Scan the lines below and report each one containing "Kappe" by copying it.

Start of Supplied information

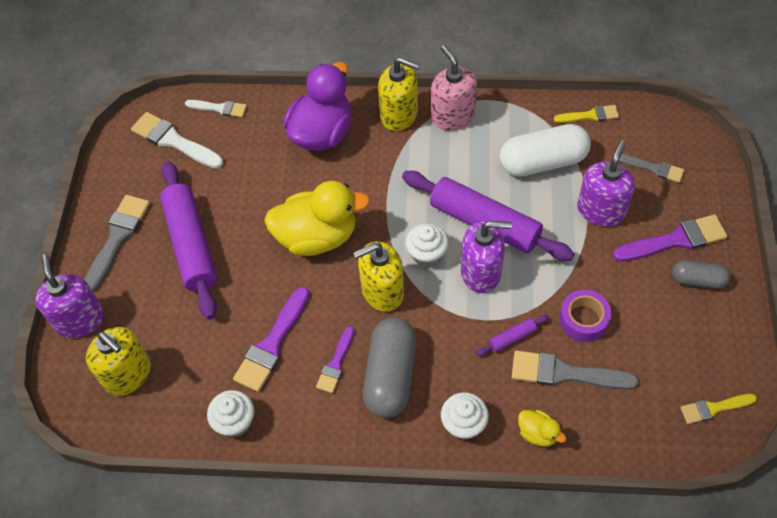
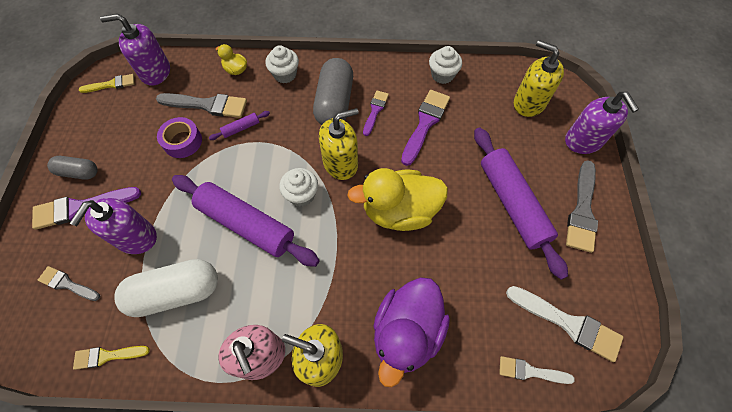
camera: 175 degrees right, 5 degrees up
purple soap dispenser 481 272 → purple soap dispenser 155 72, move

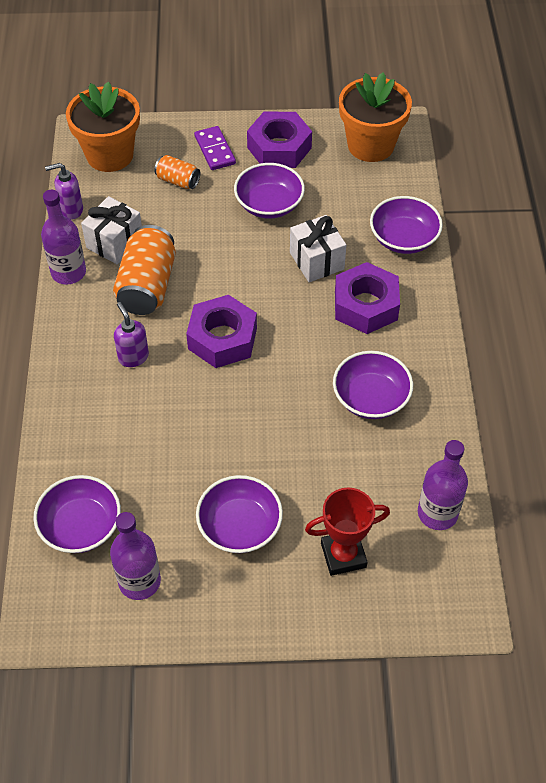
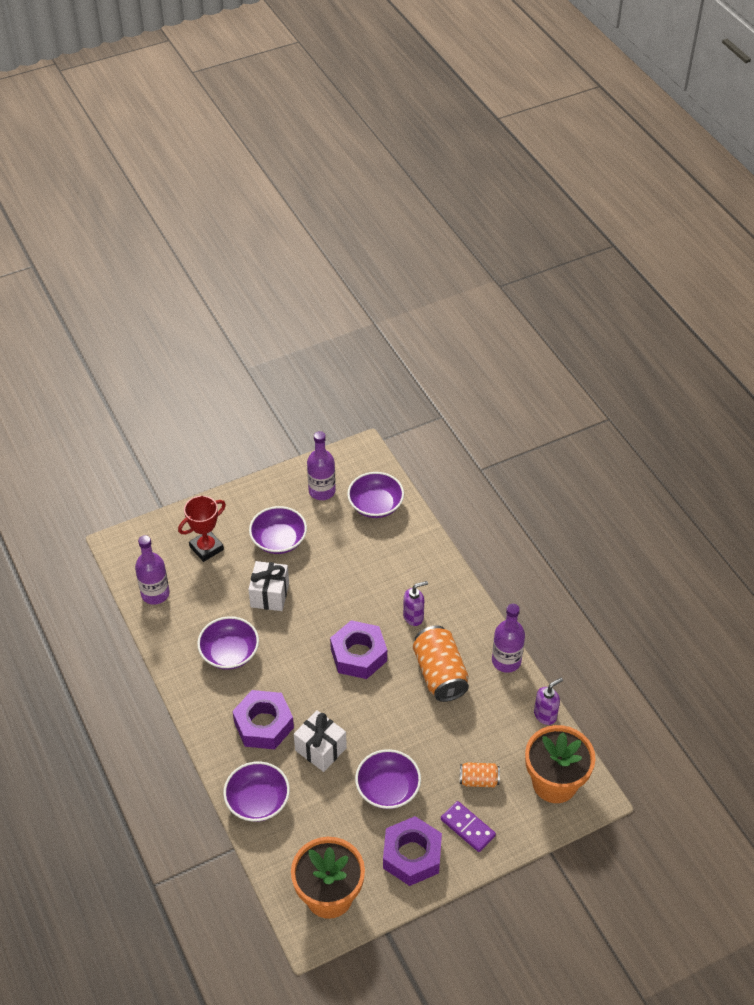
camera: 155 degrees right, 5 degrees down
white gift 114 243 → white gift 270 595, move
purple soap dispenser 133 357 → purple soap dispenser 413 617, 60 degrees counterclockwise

End of Supplied information
Start of Supplied information

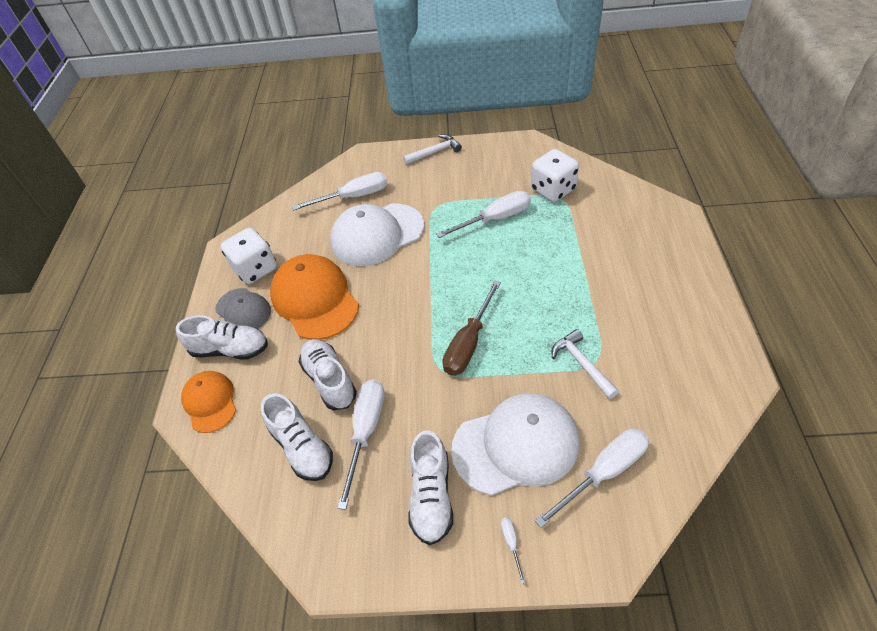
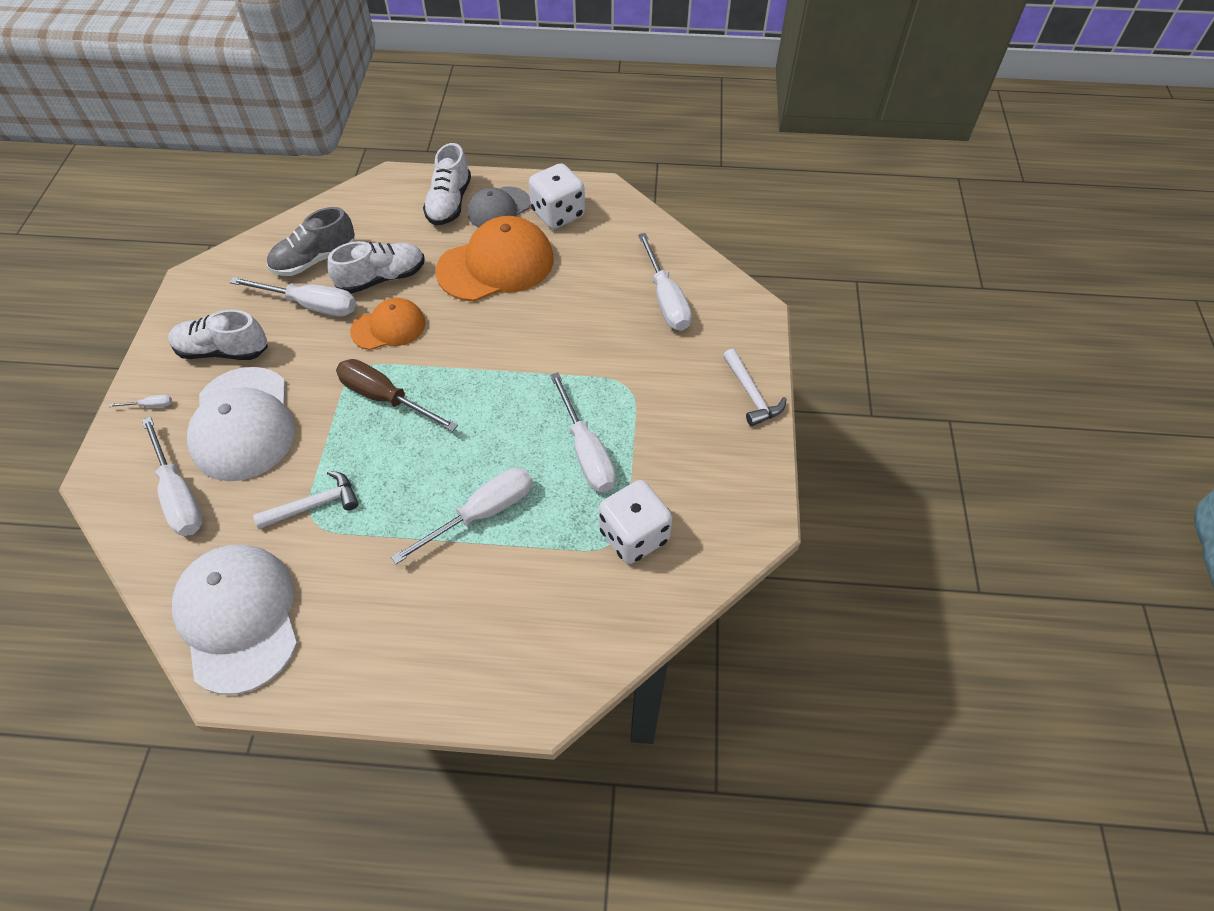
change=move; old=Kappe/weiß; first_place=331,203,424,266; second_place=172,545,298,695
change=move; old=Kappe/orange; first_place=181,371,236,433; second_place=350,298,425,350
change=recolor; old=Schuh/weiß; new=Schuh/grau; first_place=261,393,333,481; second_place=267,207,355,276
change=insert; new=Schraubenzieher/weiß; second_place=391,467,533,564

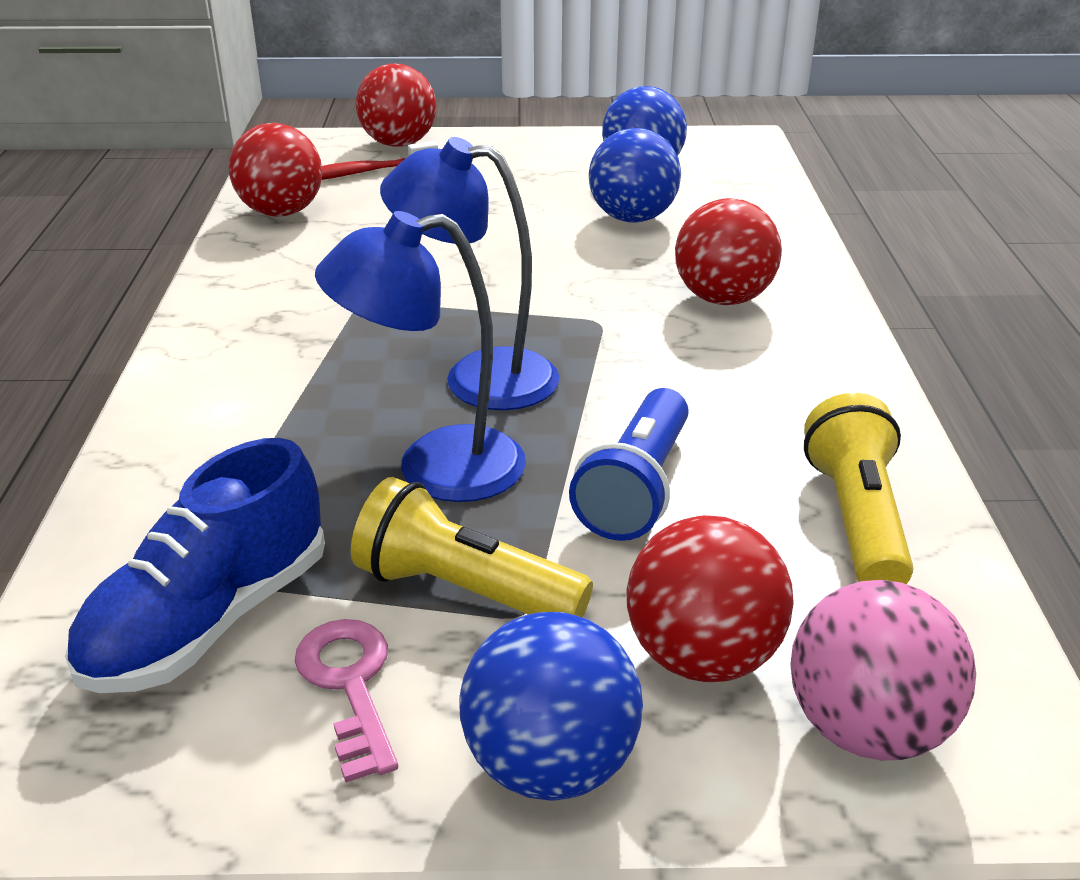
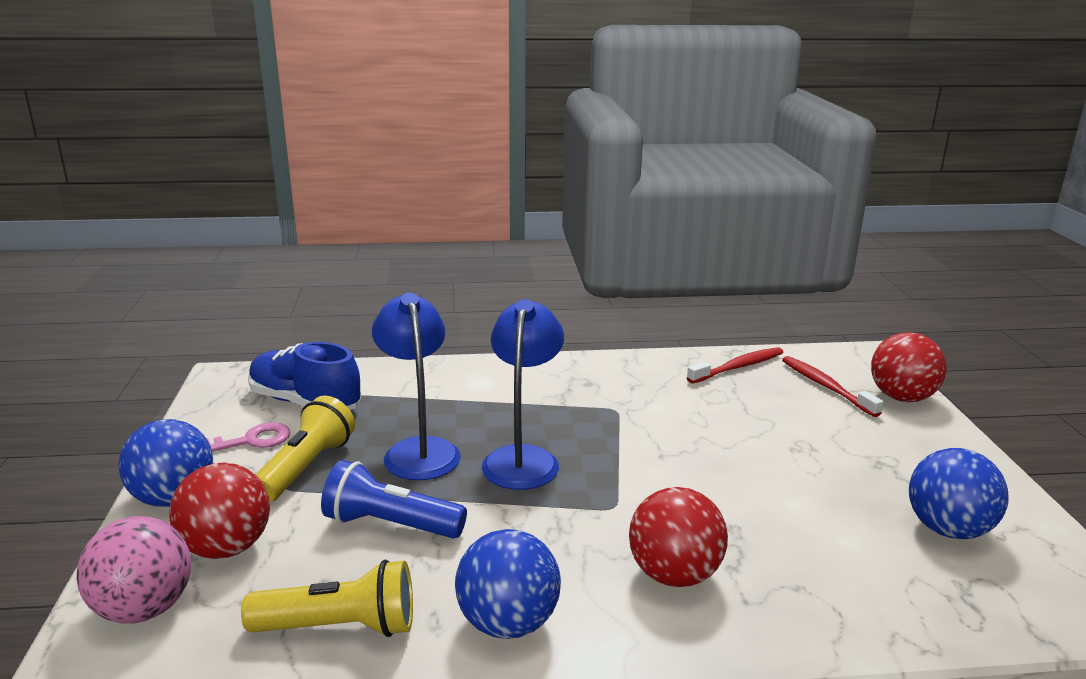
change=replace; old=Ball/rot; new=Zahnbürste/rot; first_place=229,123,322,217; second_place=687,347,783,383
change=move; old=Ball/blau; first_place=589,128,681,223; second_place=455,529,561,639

End of Supplied information

Your solution -
change=move; old=Kappe/weiß; first_place=331,203,424,266; second_place=172,545,298,695
change=move; old=Kappe/orange; first_place=181,371,236,433; second_place=350,298,425,350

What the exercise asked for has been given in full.